» Excerpts from a dataset:
=== Section Start ===

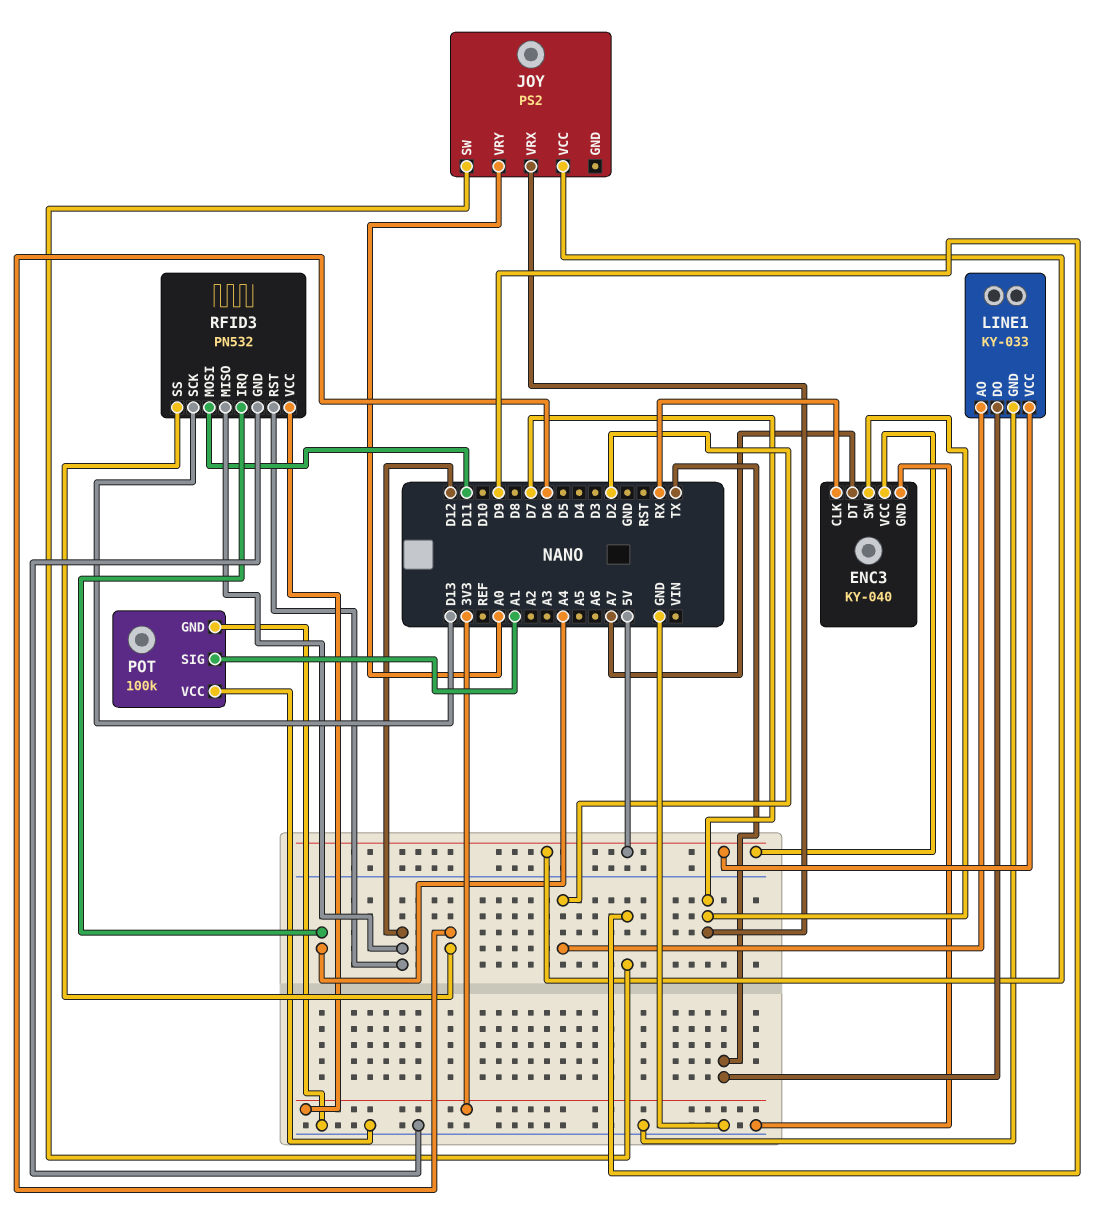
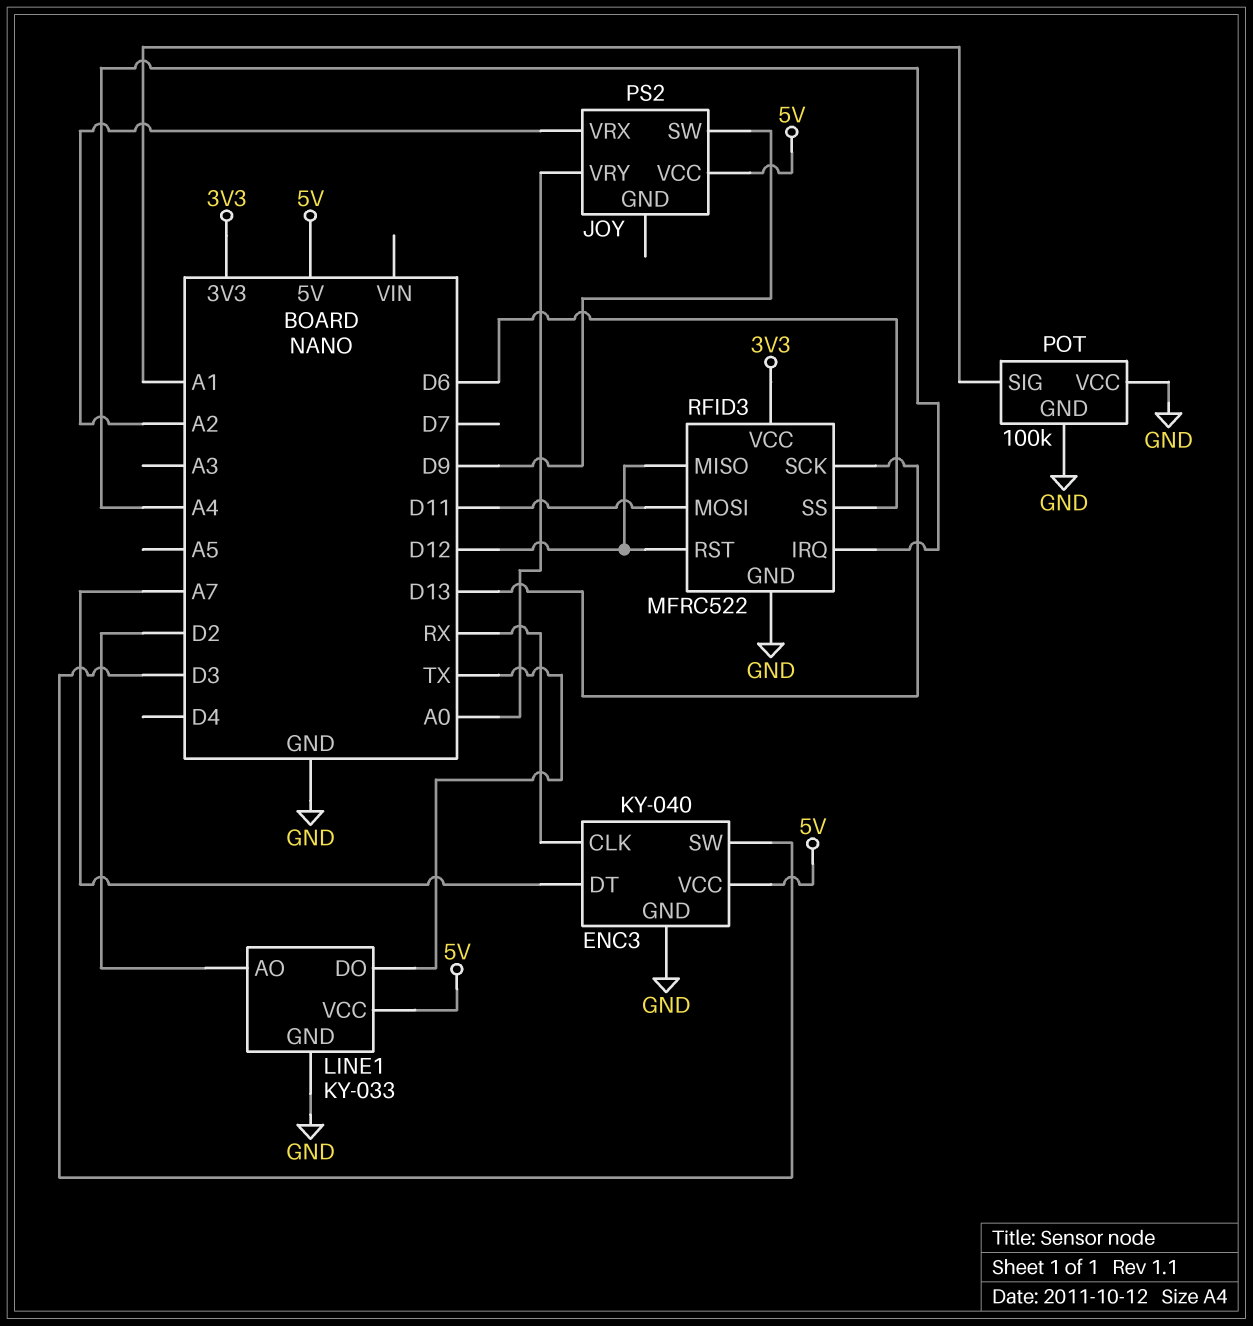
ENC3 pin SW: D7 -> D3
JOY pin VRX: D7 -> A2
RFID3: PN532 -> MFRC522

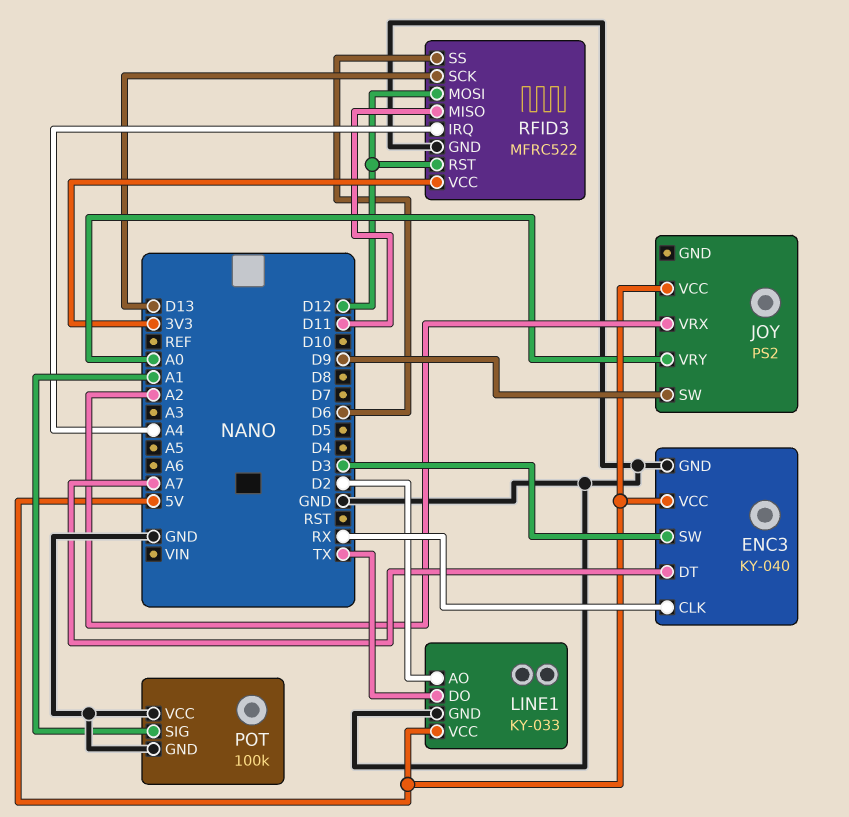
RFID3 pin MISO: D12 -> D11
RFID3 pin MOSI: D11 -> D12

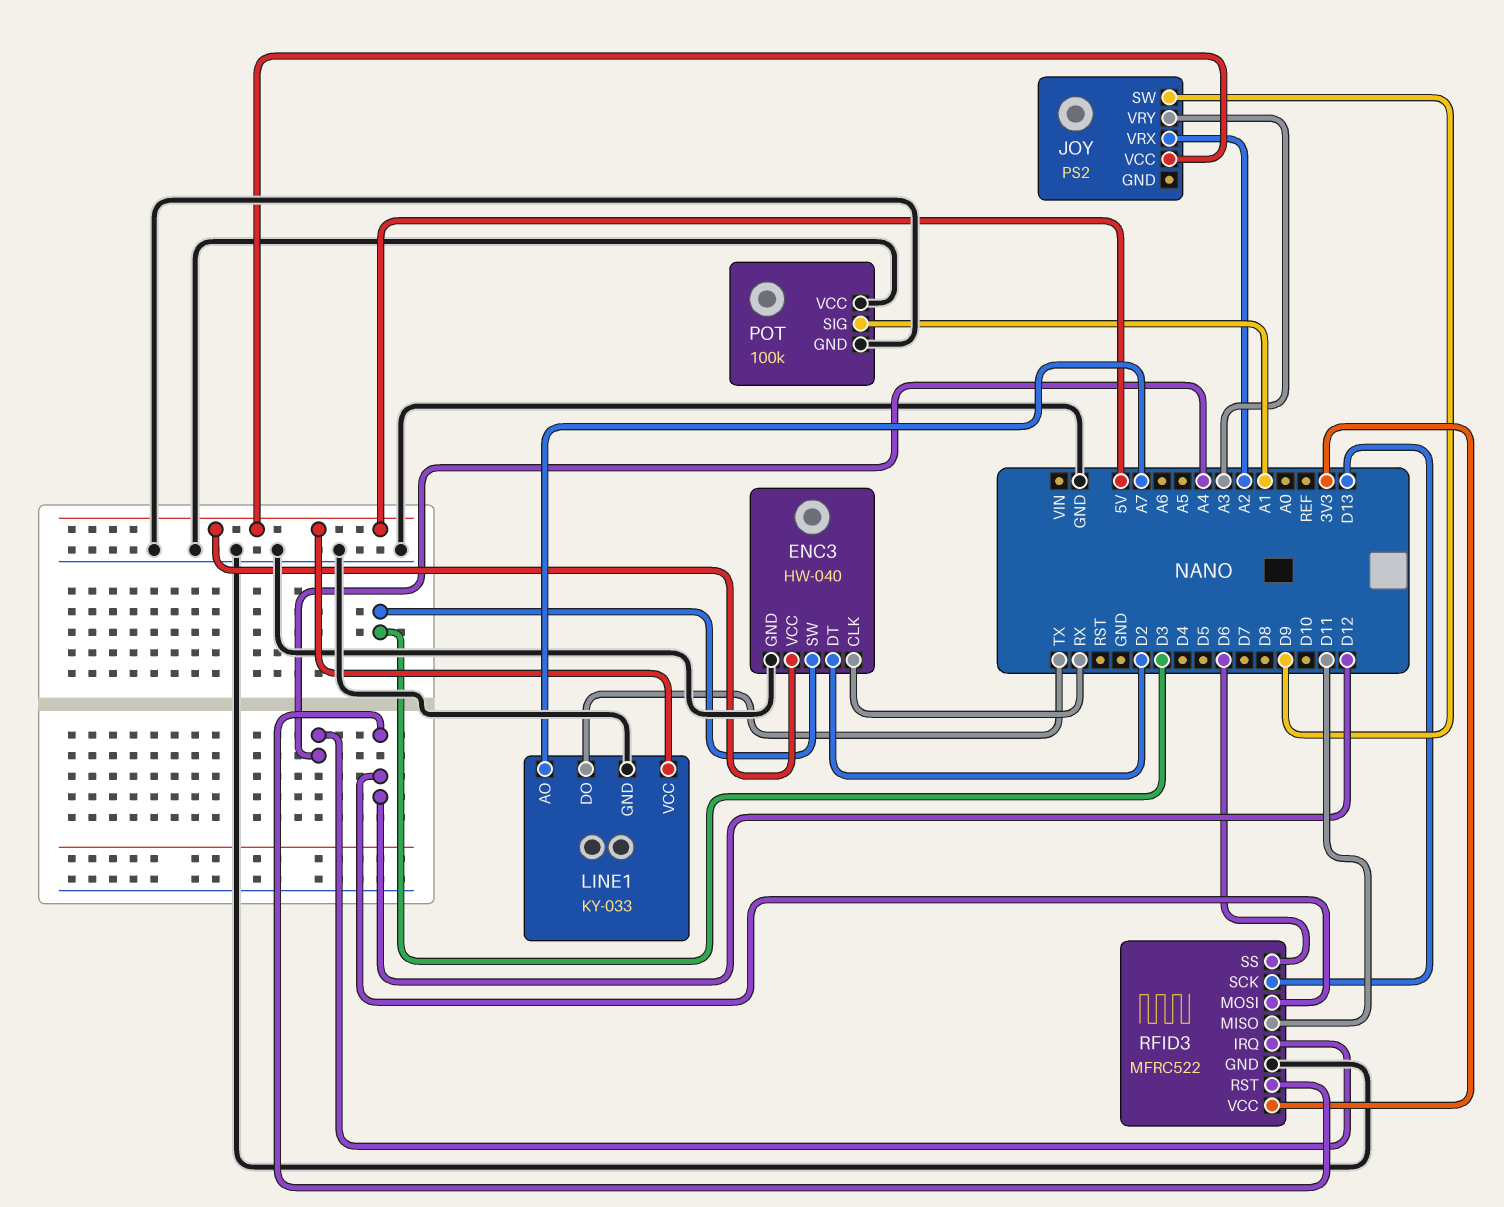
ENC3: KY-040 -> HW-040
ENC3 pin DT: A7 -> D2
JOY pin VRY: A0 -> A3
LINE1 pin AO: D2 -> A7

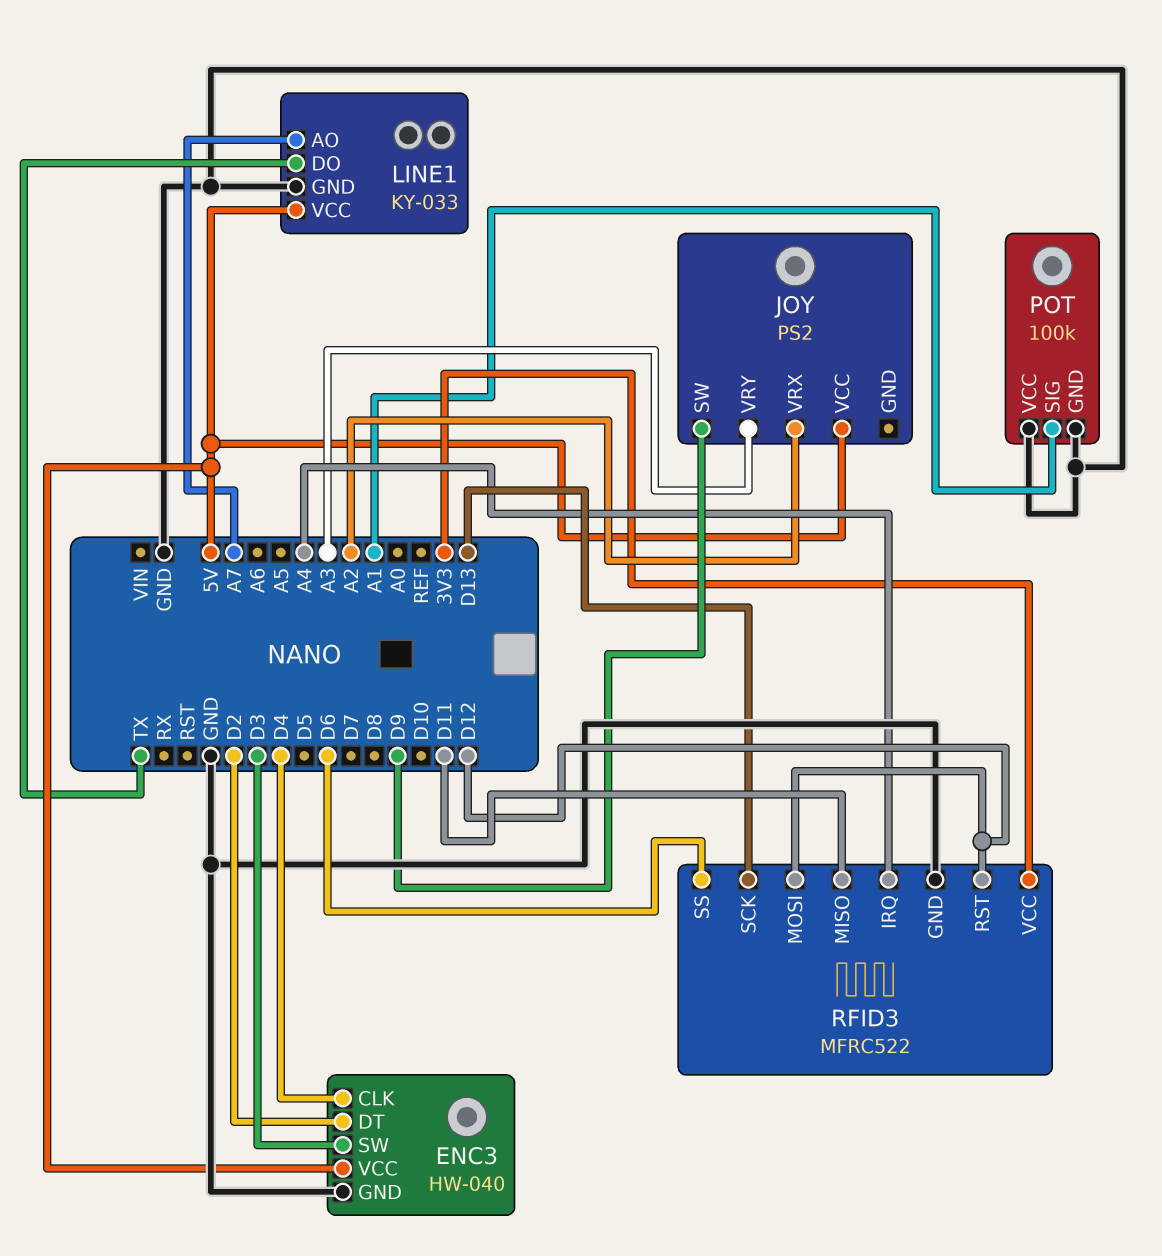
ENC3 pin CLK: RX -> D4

=== Section End ===

» WORK REQUEST: Write out exactly the lines from the one containing "JOY pin VRY: A0 -> A3" through the end of the records above, both included, leaving all pictures out.

» WRITTEN REPLY:
JOY pin VRY: A0 -> A3
LINE1 pin AO: D2 -> A7

ENC3 pin CLK: RX -> D4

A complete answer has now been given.